(Activity):
Every line of the entries below that includes "fork" belongs in the answer, copied as written.

(Records provided):
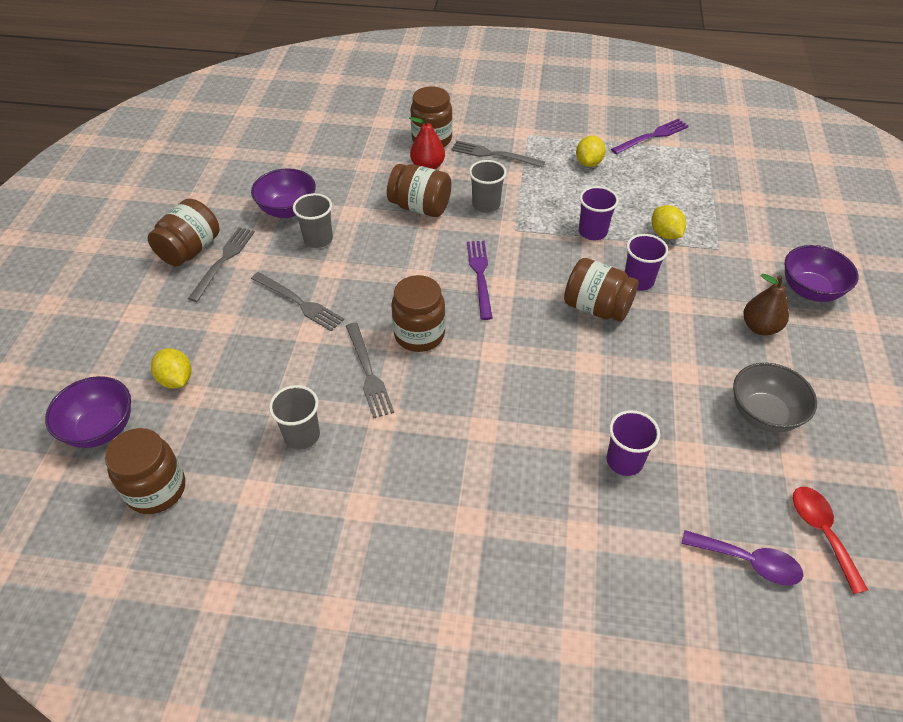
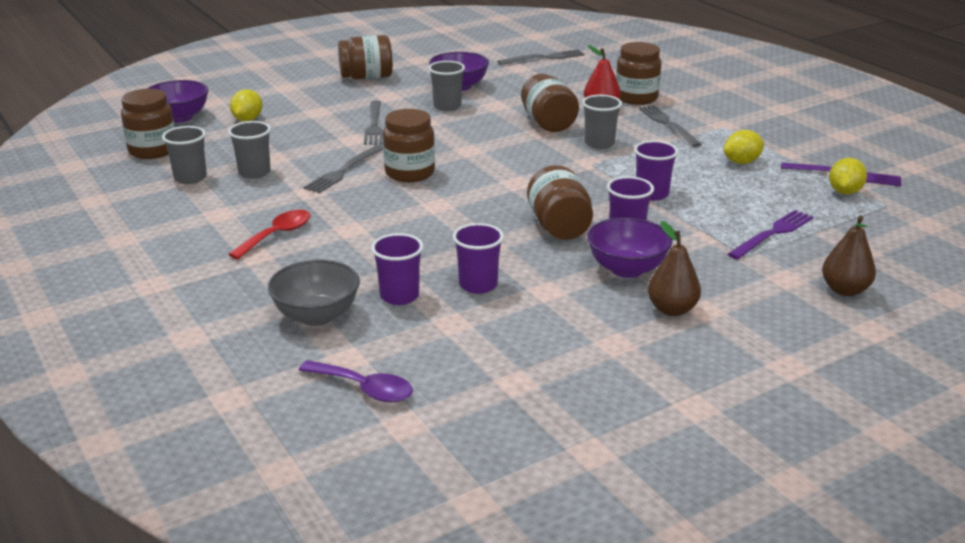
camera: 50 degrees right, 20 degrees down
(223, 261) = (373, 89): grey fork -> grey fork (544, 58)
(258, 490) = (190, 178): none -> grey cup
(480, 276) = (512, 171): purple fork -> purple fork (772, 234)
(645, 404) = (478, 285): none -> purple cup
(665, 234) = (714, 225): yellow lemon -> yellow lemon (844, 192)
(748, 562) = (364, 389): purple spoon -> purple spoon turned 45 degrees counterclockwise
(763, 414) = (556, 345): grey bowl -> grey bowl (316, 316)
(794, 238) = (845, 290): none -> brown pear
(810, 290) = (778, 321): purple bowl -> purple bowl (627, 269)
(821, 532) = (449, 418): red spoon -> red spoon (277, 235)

(Response area):
(223, 261) = (373, 89): grey fork -> grey fork (544, 58)
(480, 276) = (512, 171): purple fork -> purple fork (772, 234)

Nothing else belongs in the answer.